**To do**
Transcribe exactly, please, the lines from the one containing "none -> grey slope D3:E3 level 1 top D" through the end of the records below, and leave out the pictures.

**Dataset entries**

========================================================================

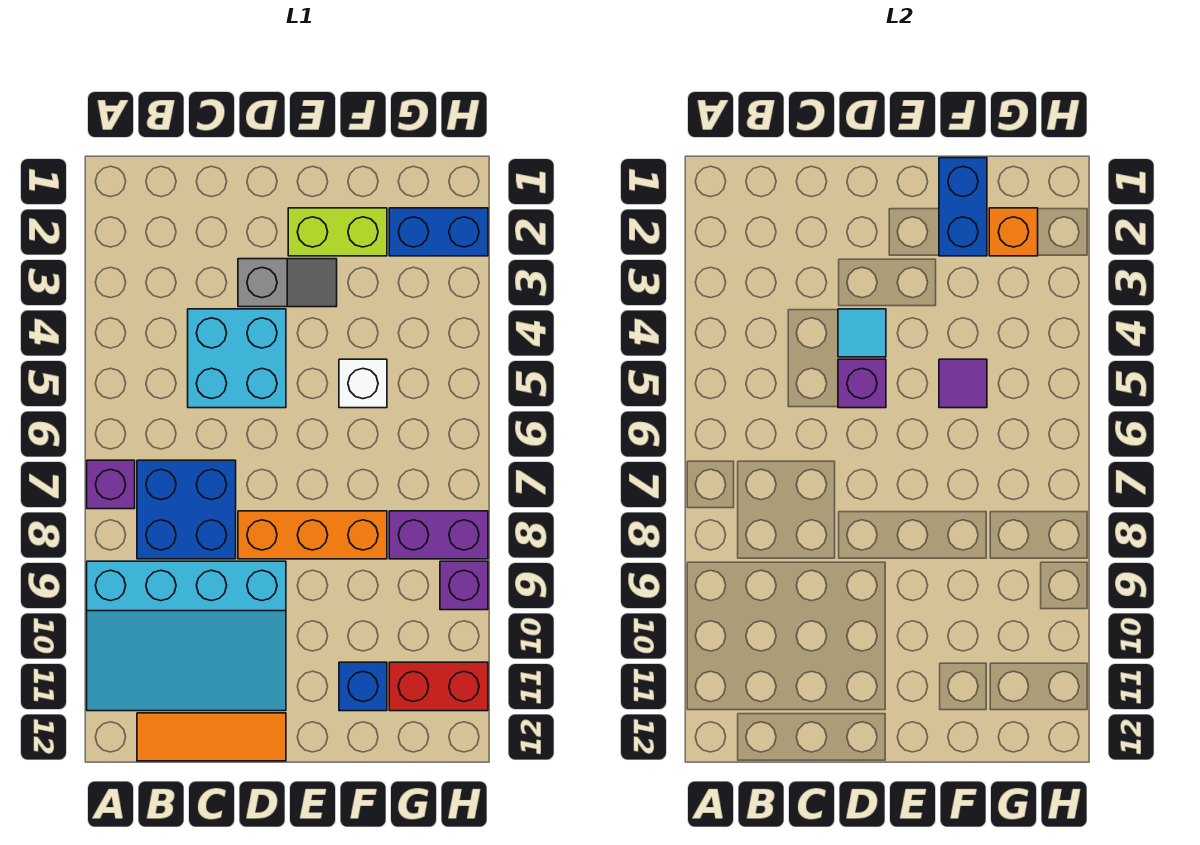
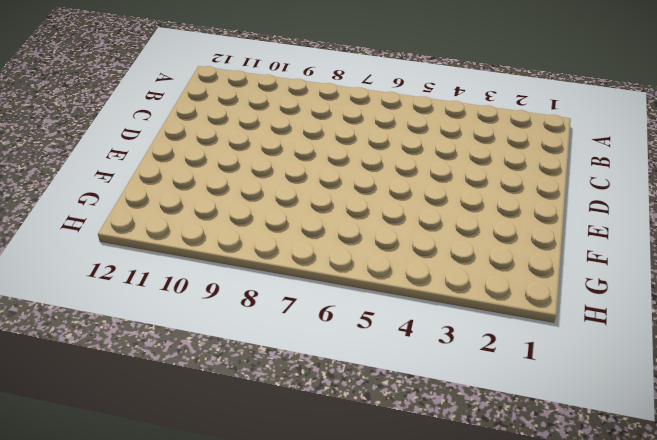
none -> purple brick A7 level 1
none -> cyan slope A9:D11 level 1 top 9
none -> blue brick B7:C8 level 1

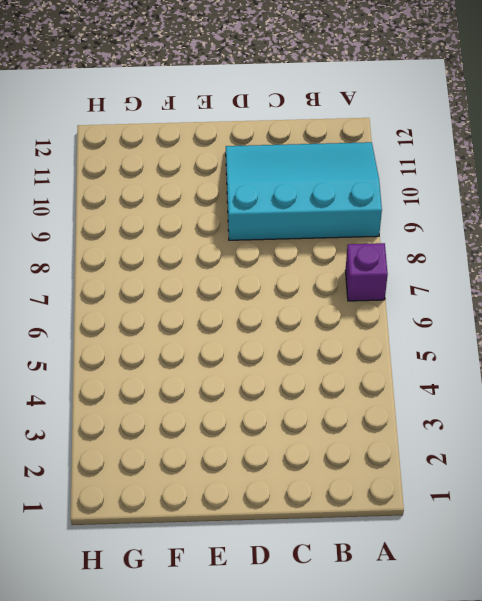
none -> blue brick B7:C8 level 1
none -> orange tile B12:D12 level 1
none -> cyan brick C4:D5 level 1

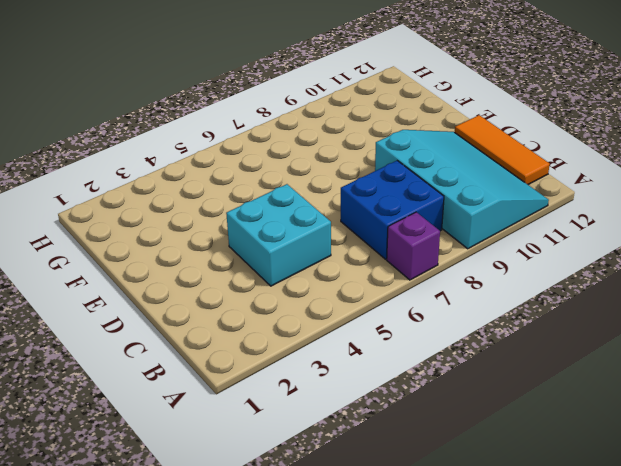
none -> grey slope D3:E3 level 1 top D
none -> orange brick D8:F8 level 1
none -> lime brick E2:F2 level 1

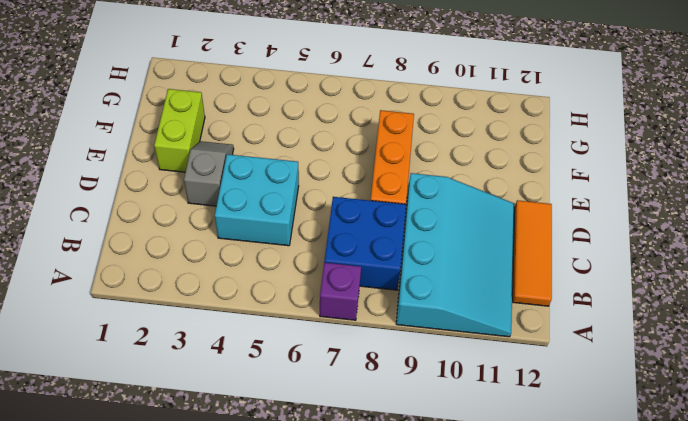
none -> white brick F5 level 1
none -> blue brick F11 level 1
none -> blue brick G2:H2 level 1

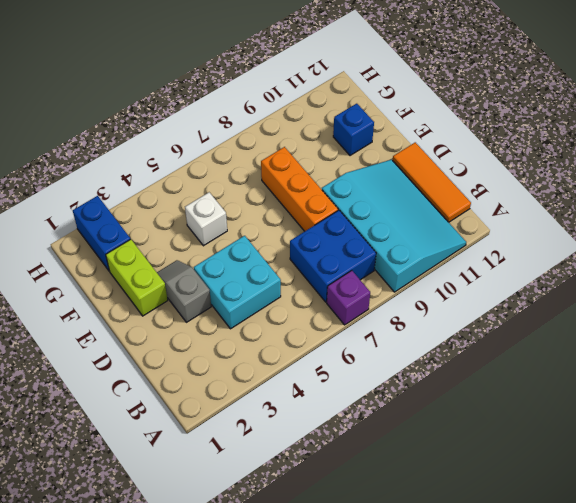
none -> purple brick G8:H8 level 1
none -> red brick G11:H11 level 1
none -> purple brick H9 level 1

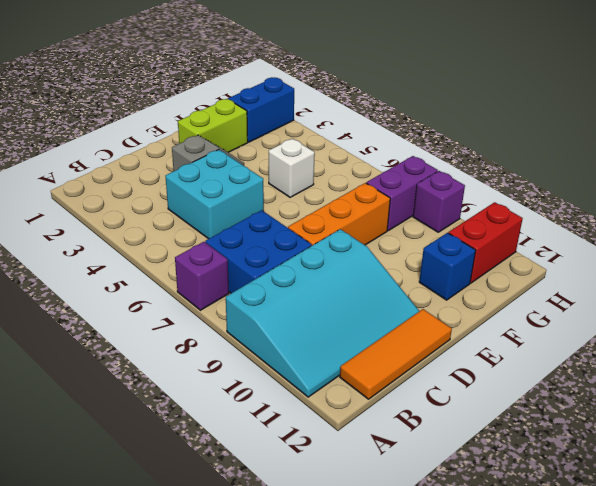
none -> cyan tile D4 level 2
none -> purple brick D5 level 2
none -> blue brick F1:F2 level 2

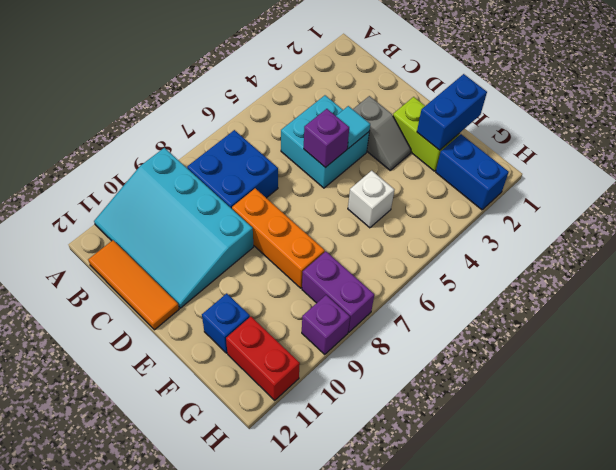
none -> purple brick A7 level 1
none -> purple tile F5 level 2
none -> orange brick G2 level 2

========================================================================

**Worked solution**
none -> grey slope D3:E3 level 1 top D
none -> orange brick D8:F8 level 1
none -> lime brick E2:F2 level 1

none -> white brick F5 level 1
none -> blue brick F11 level 1
none -> blue brick G2:H2 level 1

none -> purple brick G8:H8 level 1
none -> red brick G11:H11 level 1
none -> purple brick H9 level 1

none -> cyan tile D4 level 2
none -> purple brick D5 level 2
none -> blue brick F1:F2 level 2

none -> purple brick A7 level 1
none -> purple tile F5 level 2
none -> orange brick G2 level 2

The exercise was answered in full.